TASK DESCRIPTION: Here are some entries; quote each one exactly.

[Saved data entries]
----------------

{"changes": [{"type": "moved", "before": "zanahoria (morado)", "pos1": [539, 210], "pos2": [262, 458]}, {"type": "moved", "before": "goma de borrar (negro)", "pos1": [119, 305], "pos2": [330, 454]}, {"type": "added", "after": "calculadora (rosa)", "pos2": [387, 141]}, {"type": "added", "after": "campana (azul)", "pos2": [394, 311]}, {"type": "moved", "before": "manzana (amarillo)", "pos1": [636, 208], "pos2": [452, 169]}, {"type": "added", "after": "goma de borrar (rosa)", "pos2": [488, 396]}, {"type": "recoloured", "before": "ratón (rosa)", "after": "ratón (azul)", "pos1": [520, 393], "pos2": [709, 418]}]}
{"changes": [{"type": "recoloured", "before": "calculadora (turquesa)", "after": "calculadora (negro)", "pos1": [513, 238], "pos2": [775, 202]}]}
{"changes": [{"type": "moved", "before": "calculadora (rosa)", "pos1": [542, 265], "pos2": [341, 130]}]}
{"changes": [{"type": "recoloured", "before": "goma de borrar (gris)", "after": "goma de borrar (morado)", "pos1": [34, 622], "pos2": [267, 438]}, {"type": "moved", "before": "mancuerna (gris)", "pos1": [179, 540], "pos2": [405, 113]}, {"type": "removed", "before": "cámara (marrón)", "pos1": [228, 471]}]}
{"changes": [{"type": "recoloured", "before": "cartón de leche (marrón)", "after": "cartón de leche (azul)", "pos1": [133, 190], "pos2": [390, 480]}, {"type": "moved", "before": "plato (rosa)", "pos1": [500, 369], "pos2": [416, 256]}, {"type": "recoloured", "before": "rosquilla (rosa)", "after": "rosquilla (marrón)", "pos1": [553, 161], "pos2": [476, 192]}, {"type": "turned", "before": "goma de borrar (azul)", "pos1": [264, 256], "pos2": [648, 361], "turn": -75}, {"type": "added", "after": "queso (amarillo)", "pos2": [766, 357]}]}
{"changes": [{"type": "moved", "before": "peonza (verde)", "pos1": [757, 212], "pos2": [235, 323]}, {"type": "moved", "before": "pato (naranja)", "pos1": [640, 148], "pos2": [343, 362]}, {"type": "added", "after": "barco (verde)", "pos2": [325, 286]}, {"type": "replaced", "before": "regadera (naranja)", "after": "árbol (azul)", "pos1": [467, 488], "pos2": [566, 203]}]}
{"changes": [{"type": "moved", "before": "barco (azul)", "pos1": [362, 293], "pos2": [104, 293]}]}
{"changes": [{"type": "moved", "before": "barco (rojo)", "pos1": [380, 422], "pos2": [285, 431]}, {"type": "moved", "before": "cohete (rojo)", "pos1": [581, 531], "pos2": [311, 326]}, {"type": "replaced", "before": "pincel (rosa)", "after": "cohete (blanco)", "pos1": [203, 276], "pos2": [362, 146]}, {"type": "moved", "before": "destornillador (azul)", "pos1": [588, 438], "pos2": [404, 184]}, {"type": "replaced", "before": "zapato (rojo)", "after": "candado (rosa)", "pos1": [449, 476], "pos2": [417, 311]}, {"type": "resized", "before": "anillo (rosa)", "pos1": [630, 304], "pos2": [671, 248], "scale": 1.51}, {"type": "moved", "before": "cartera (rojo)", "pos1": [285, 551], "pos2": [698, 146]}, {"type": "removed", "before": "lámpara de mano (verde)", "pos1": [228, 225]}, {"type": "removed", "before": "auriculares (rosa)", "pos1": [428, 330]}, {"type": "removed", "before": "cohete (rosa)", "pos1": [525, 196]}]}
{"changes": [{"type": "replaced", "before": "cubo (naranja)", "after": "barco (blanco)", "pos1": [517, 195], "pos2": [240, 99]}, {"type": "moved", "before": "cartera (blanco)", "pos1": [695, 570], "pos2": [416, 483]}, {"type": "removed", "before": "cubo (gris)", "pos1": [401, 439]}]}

----------------

TASK SOLUTION:
{"changes": [{"type": "moved", "before": "zanahoria (morado)", "pos1": [539, 210], "pos2": [262, 458]}, {"type": "moved", "before": "goma de borrar (negro)", "pos1": [119, 305], "pos2": [330, 454]}, {"type": "added", "after": "calculadora (rosa)", "pos2": [387, 141]}, {"type": "added", "after": "campana (azul)", "pos2": [394, 311]}, {"type": "moved", "before": "manzana (amarillo)", "pos1": [636, 208], "pos2": [452, 169]}, {"type": "added", "after": "goma de borrar (rosa)", "pos2": [488, 396]}, {"type": "recoloured", "before": "ratón (rosa)", "after": "ratón (azul)", "pos1": [520, 393], "pos2": [709, 418]}]}
{"changes": [{"type": "recoloured", "before": "calculadora (turquesa)", "after": "calculadora (negro)", "pos1": [513, 238], "pos2": [775, 202]}]}
{"changes": [{"type": "moved", "before": "calculadora (rosa)", "pos1": [542, 265], "pos2": [341, 130]}]}
{"changes": [{"type": "recoloured", "before": "goma de borrar (gris)", "after": "goma de borrar (morado)", "pos1": [34, 622], "pos2": [267, 438]}, {"type": "moved", "before": "mancuerna (gris)", "pos1": [179, 540], "pos2": [405, 113]}, {"type": "removed", "before": "cámara (marrón)", "pos1": [228, 471]}]}
{"changes": [{"type": "recoloured", "before": "cartón de leche (marrón)", "after": "cartón de leche (azul)", "pos1": [133, 190], "pos2": [390, 480]}, {"type": "moved", "before": "plato (rosa)", "pos1": [500, 369], "pos2": [416, 256]}, {"type": "recoloured", "before": "rosquilla (rosa)", "after": "rosquilla (marrón)", "pos1": [553, 161], "pos2": [476, 192]}, {"type": "turned", "before": "goma de borrar (azul)", "pos1": [264, 256], "pos2": [648, 361], "turn": -75}, {"type": "added", "after": "queso (amarillo)", "pos2": [766, 357]}]}
{"changes": [{"type": "moved", "before": "peonza (verde)", "pos1": [757, 212], "pos2": [235, 323]}, {"type": "moved", "before": "pato (naranja)", "pos1": [640, 148], "pos2": [343, 362]}, {"type": "added", "after": "barco (verde)", "pos2": [325, 286]}, {"type": "replaced", "before": "regadera (naranja)", "after": "árbol (azul)", "pos1": [467, 488], "pos2": [566, 203]}]}
{"changes": [{"type": "moved", "before": "barco (azul)", "pos1": [362, 293], "pos2": [104, 293]}]}
{"changes": [{"type": "moved", "before": "barco (rojo)", "pos1": [380, 422], "pos2": [285, 431]}, {"type": "moved", "before": "cohete (rojo)", "pos1": [581, 531], "pos2": [311, 326]}, {"type": "replaced", "before": "pincel (rosa)", "after": "cohete (blanco)", "pos1": [203, 276], "pos2": [362, 146]}, {"type": "moved", "before": "destornillador (azul)", "pos1": [588, 438], "pos2": [404, 184]}, {"type": "replaced", "before": "zapato (rojo)", "after": "candado (rosa)", "pos1": [449, 476], "pos2": [417, 311]}, {"type": "resized", "before": "anillo (rosa)", "pos1": [630, 304], "pos2": [671, 248], "scale": 1.51}, {"type": "moved", "before": "cartera (rojo)", "pos1": [285, 551], "pos2": [698, 146]}, {"type": "removed", "before": "lámpara de mano (verde)", "pos1": [228, 225]}, {"type": "removed", "before": "auriculares (rosa)", "pos1": [428, 330]}, {"type": "removed", "before": "cohete (rosa)", "pos1": [525, 196]}]}
{"changes": [{"type": "replaced", "before": "cubo (naranja)", "after": "barco (blanco)", "pos1": [517, 195], "pos2": [240, 99]}, {"type": "moved", "before": "cartera (blanco)", "pos1": [695, 570], "pos2": [416, 483]}, {"type": "removed", "before": "cubo (gris)", "pos1": [401, 439]}]}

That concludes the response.